▶ Exercise prompt
The entries below contain pictures, which are to be left out; write out exactly, and only, the lines from the line with "cyan brick F7:G7" up to and including the line with "green brick G4".

▶ Material supplied
=== Begin Enclosure ===

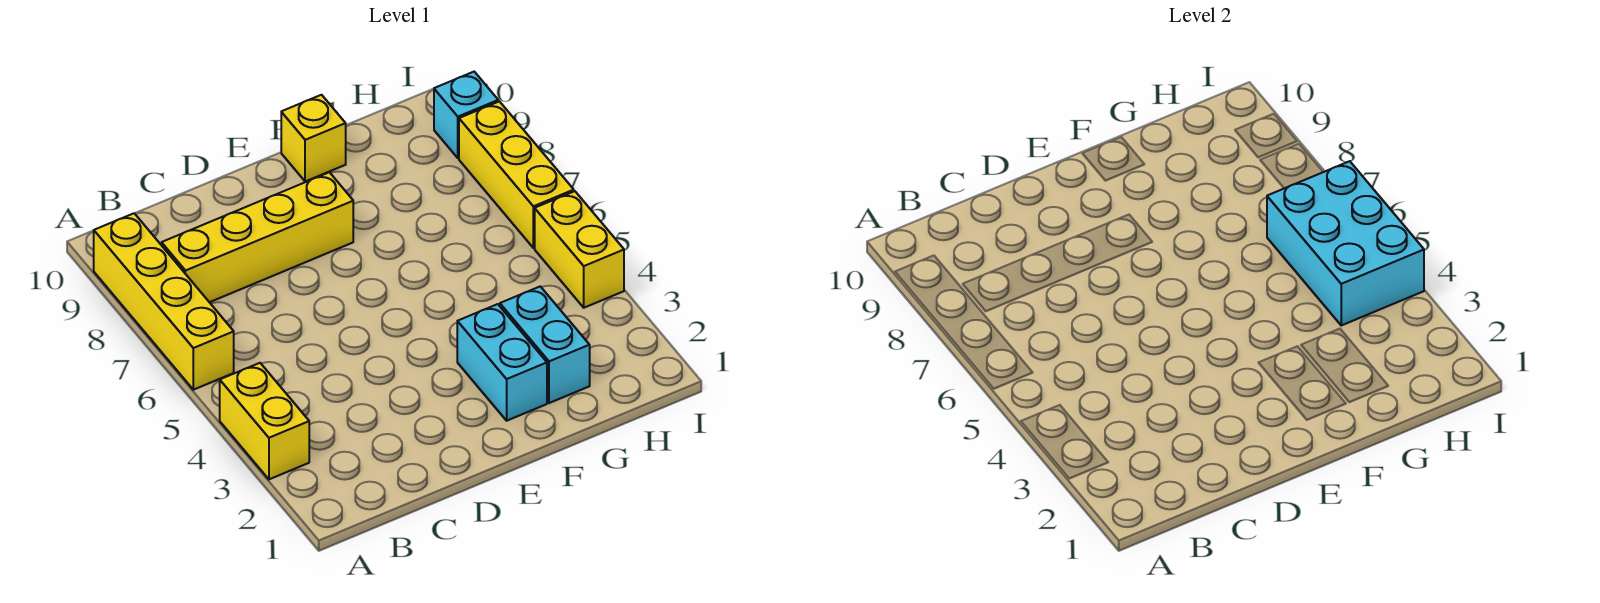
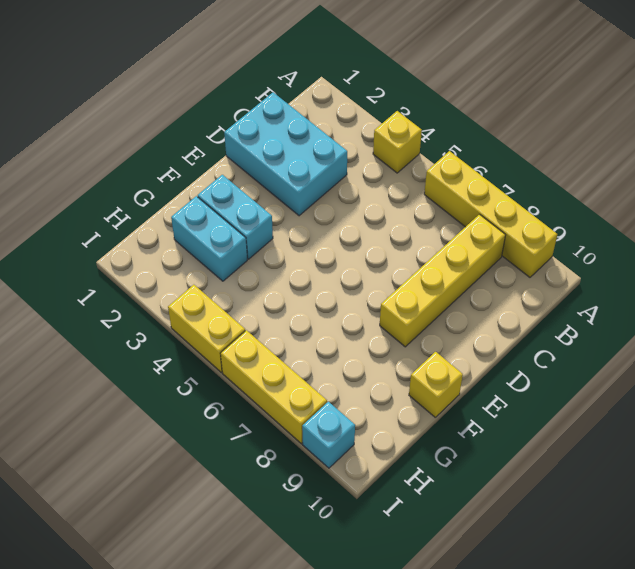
yellow brick A3:A4 level 1 -> yellow brick A4 level 1
cyan brick H4:I6 level 2 -> cyan brick C1:D3 level 1

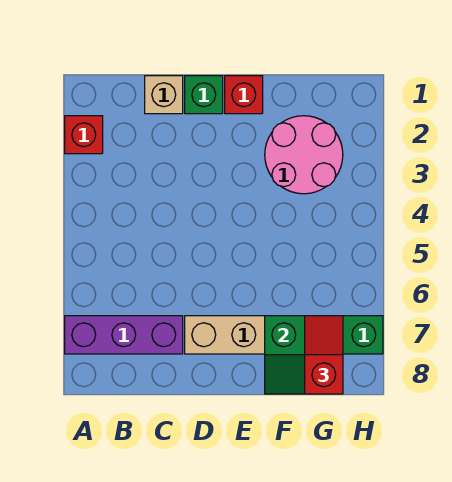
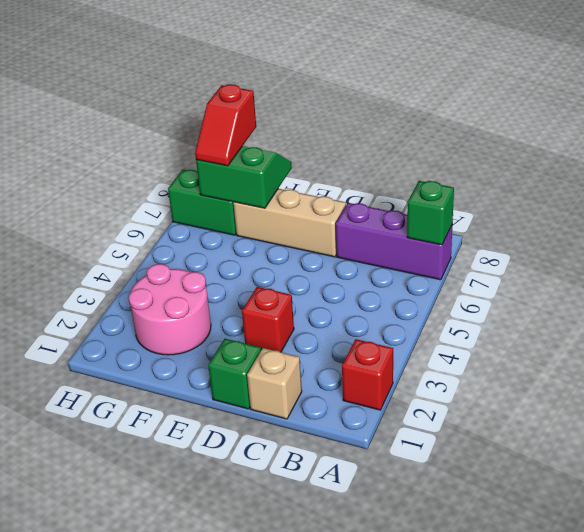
none -> green brick A7 level 2
red brick E1 level 1 -> red brick D3 level 1

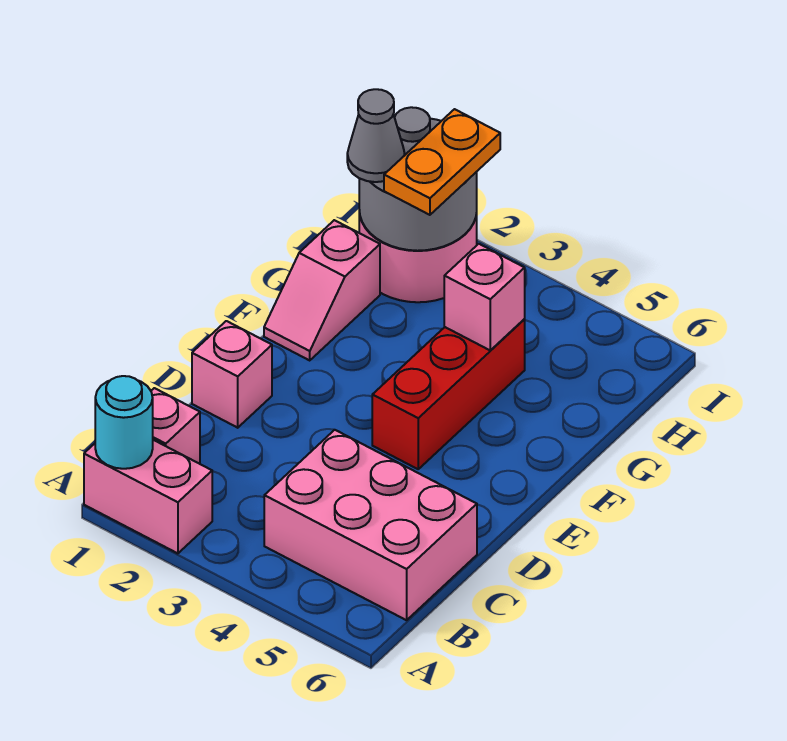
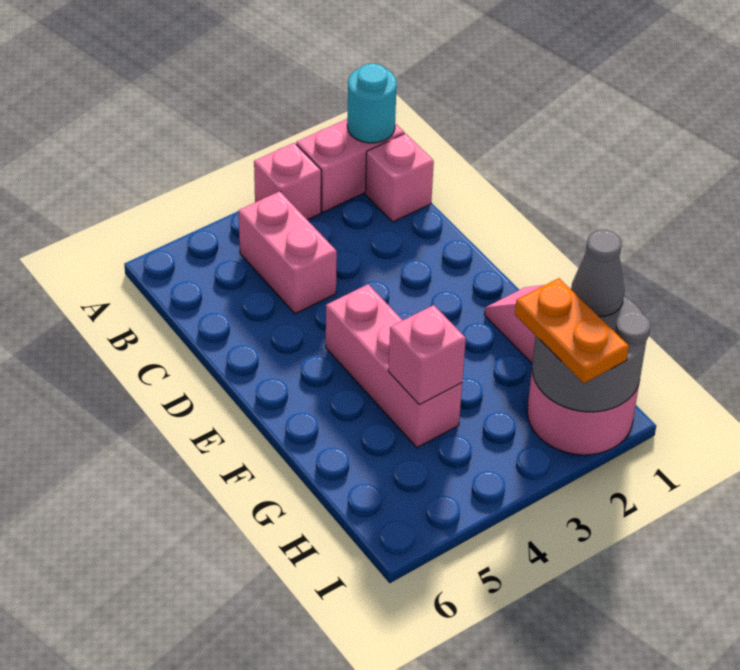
pink brick B4:C6 level 1 -> pink brick B4:C4 level 1
pink brick D1 level 1 -> pink brick A3 level 1
red brick E4:G4 level 1 -> pink brick E4:G4 level 1

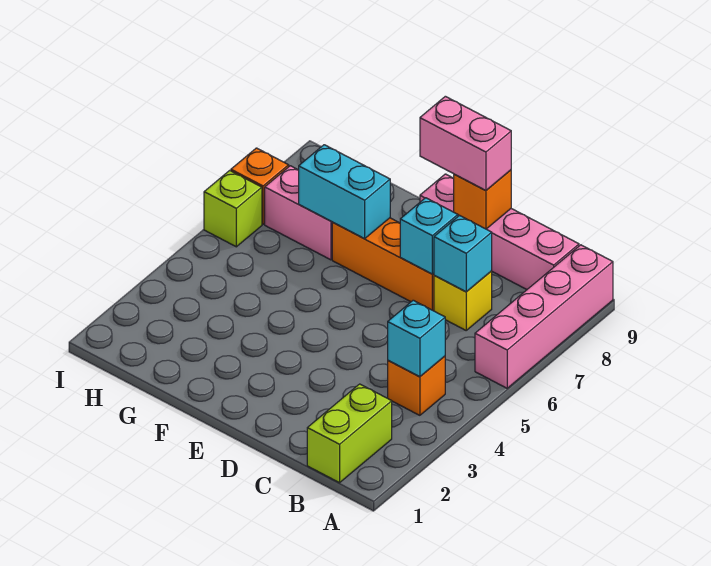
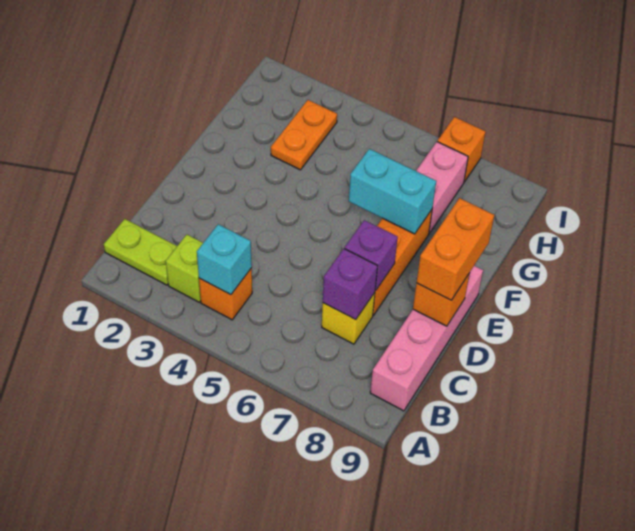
pink brick A6:A9 level 1 -> none
lime brick B1:B2 level 1 -> lime plate B1:B2 level 1
cyan brick C7 level 2 -> purple brick C7 level 2
cyan brick D7 level 2 -> purple brick D7 level 2
pink brick D9:E9 level 3 -> orange brick D9:E9 level 3
cyan brick F7:G7 level 2 -> cyan brick F6:F7 level 2
none -> orange plate G3:H3 level 1
lime brick I6 level 1 -> lime brick B3 level 1

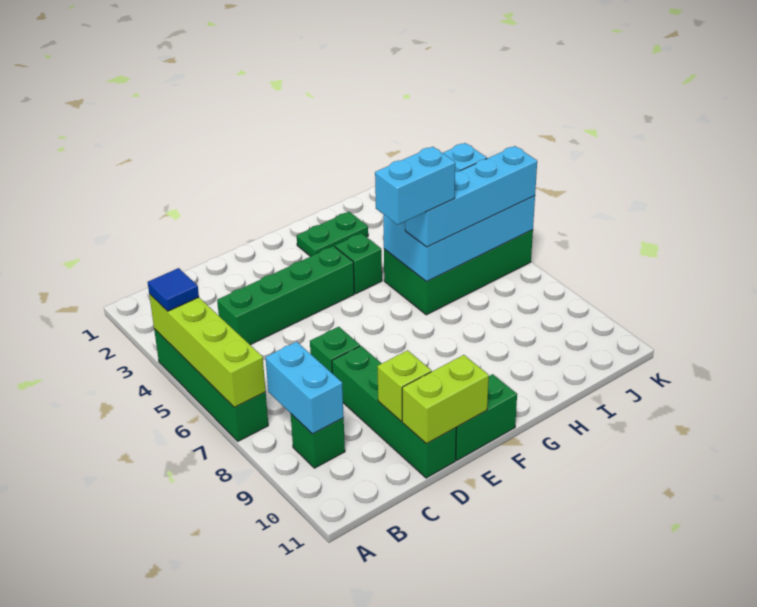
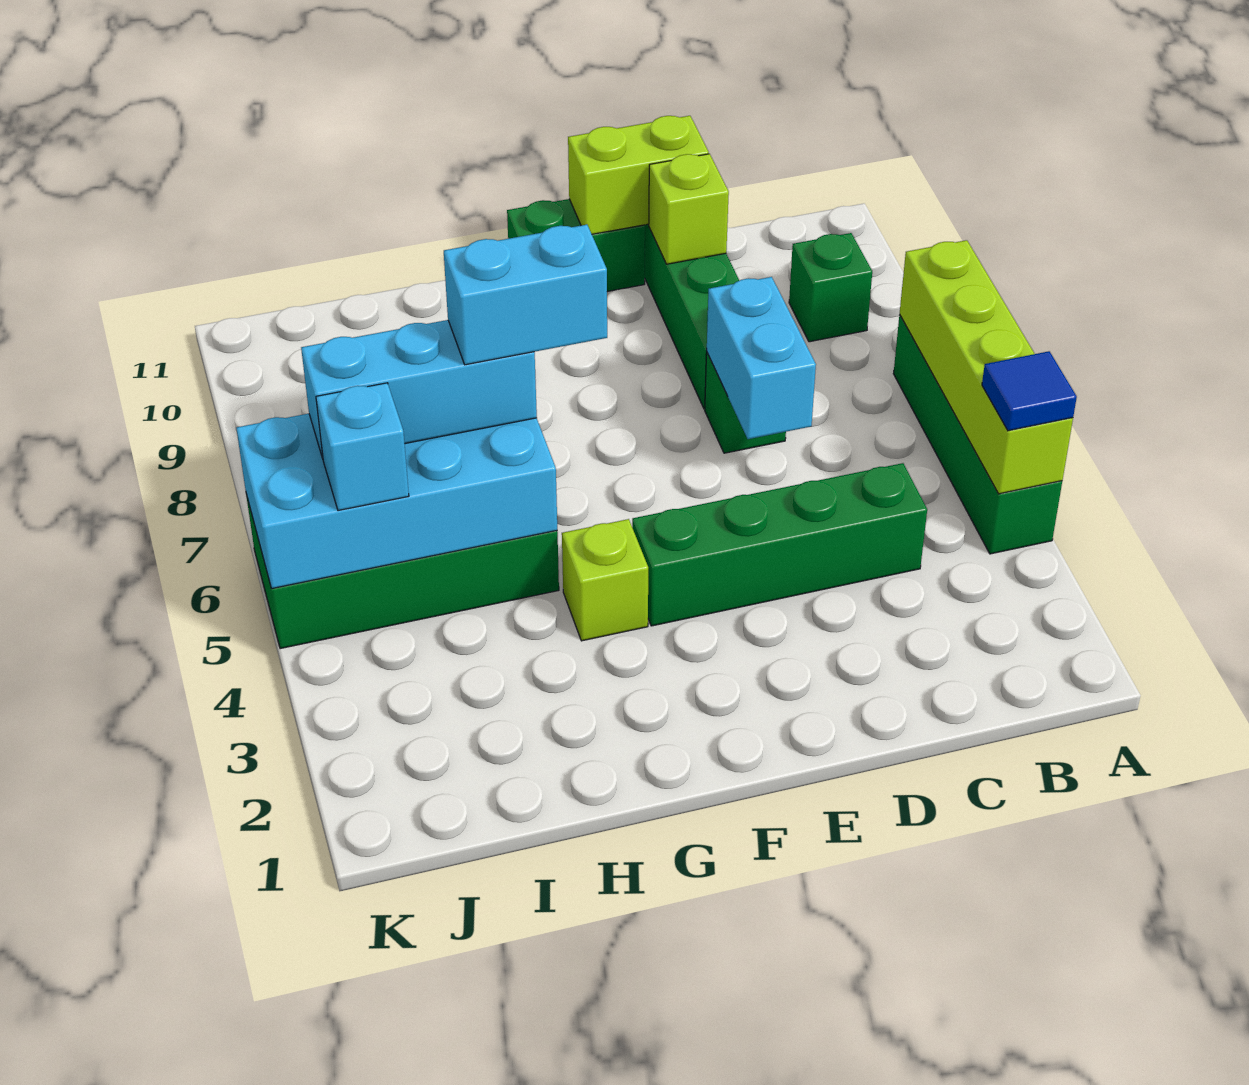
cyan brick B8:B9 level 2 -> cyan brick D6:D7 level 2
green plate G2:H2 level 1 -> none
green brick G4 level 1 -> lime brick G4 level 1
cyan brick H6:K6 level 3 -> cyan brick H6:J6 level 3

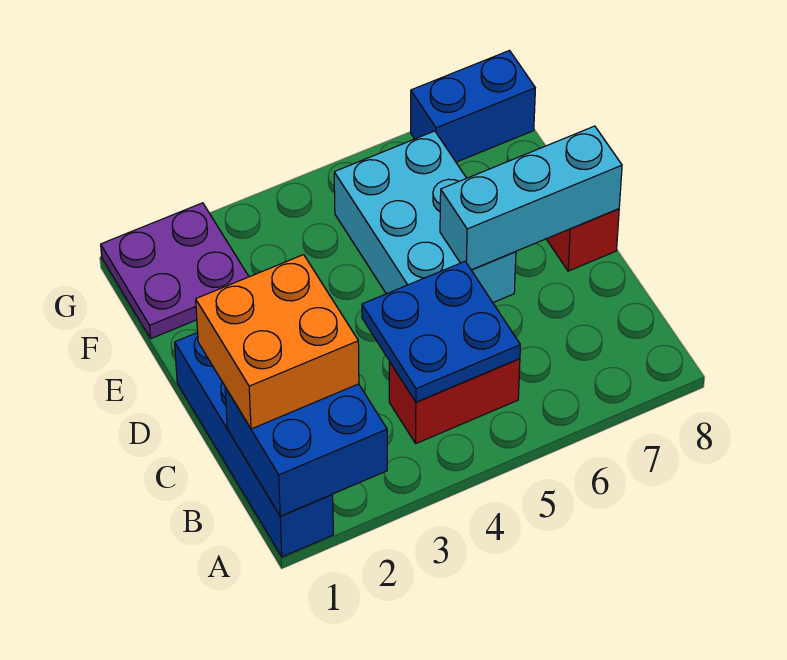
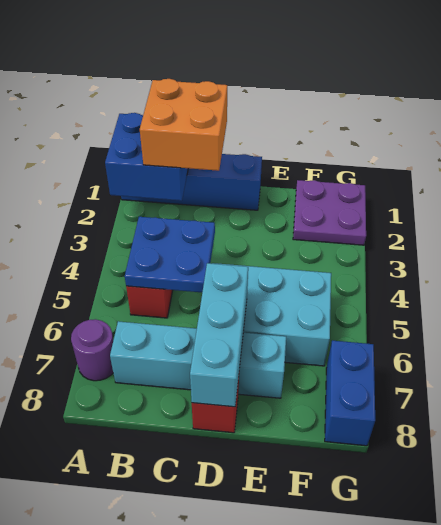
none -> purple round brick A7 level 1
none -> cyan brick B7:E7 level 1

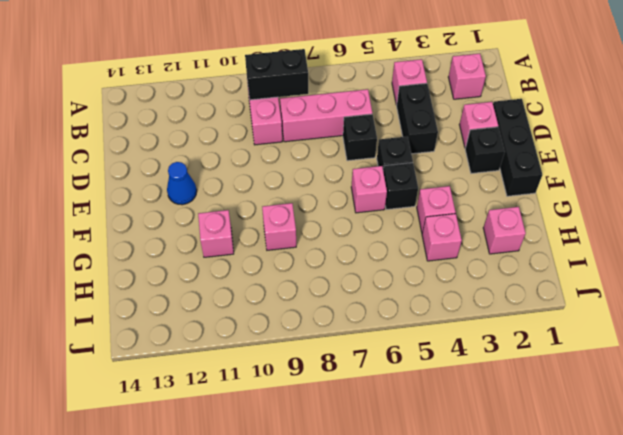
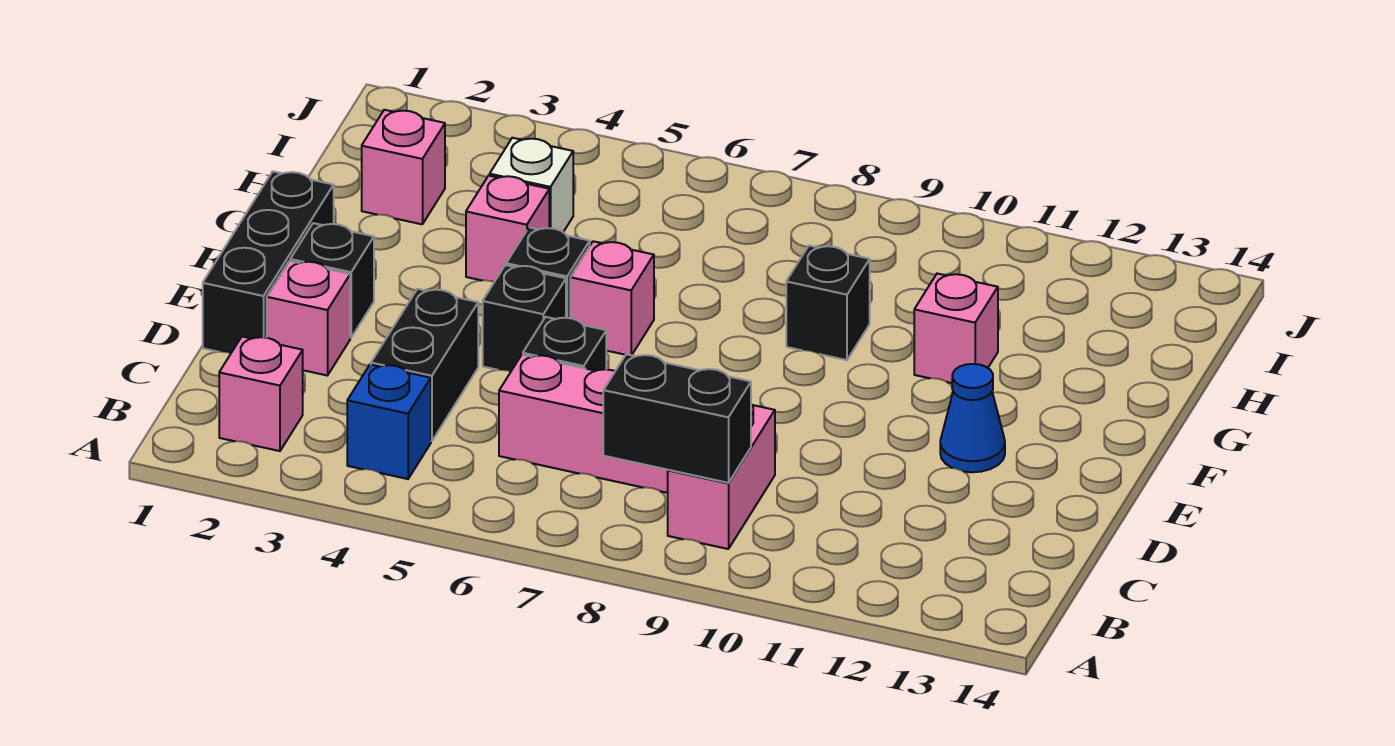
pink brick B4 level 1 -> blue brick B4 level 1
pink brick G9 level 1 -> black brick G9 level 1
pink brick H4 level 1 -> white brick H4 level 1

=== End Enclosure ===

▶ Answer to this task
cyan brick F7:G7 level 2 -> cyan brick F6:F7 level 2
none -> orange plate G3:H3 level 1
lime brick I6 level 1 -> lime brick B3 level 1

cyan brick B8:B9 level 2 -> cyan brick D6:D7 level 2
green plate G2:H2 level 1 -> none
green brick G4 level 1 -> lime brick G4 level 1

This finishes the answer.